─── DATA FOR ANALYSIS ───
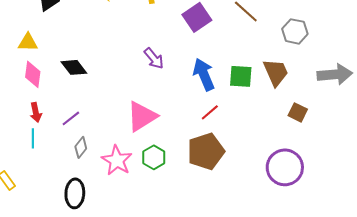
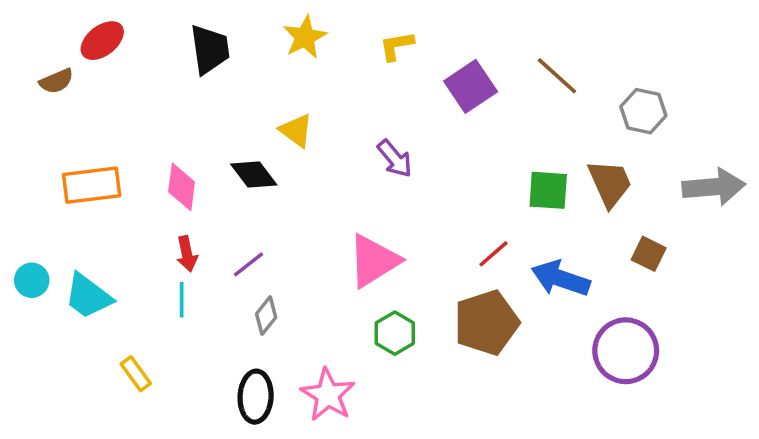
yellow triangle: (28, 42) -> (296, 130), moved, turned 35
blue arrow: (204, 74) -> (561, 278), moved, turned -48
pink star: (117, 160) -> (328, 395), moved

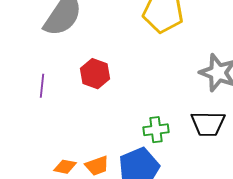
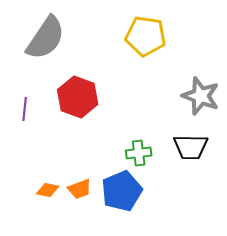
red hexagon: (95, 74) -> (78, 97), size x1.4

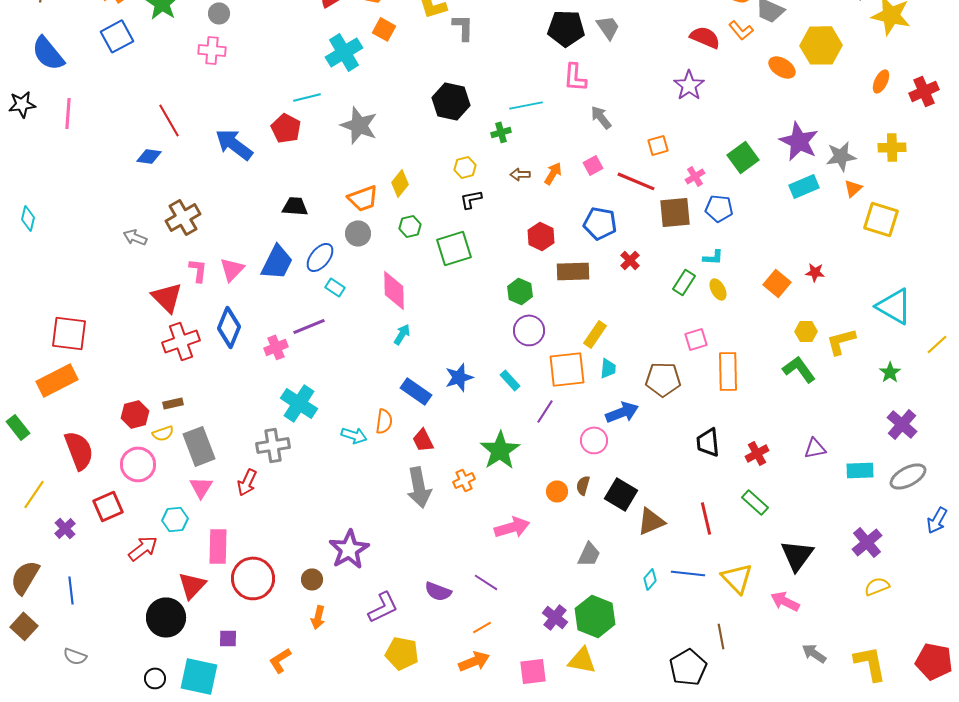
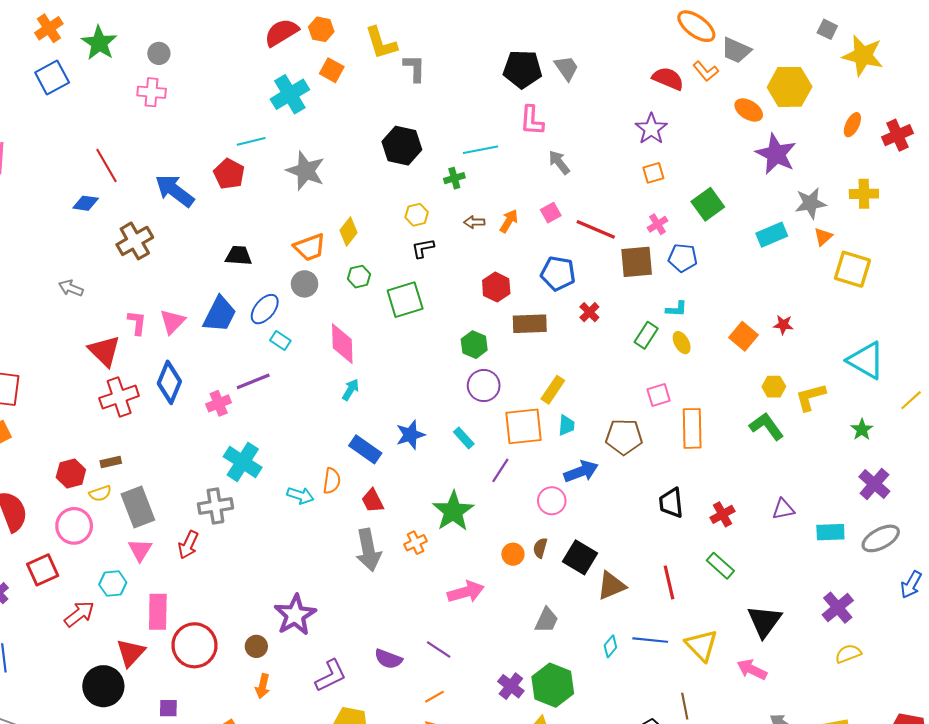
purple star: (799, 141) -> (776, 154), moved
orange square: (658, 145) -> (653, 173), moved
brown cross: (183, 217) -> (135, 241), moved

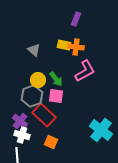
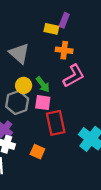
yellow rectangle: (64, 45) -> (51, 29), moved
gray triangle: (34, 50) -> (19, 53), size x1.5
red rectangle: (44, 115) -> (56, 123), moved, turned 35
───
• _THE PROBLEM_: Give back exactly the lines from the line with "pink star: (117, 160) -> (328, 395), moved" through the final line of the entries above, and keep pictures out of the copy.

• _FINISHED TASK_:
pink star: (117, 160) -> (328, 395), moved

red hexagon: (95, 74) -> (78, 97), size x1.4

purple star: (799, 141) -> (776, 154), moved
orange square: (658, 145) -> (653, 173), moved
brown cross: (183, 217) -> (135, 241), moved

yellow rectangle: (64, 45) -> (51, 29), moved
gray triangle: (34, 50) -> (19, 53), size x1.5
red rectangle: (44, 115) -> (56, 123), moved, turned 35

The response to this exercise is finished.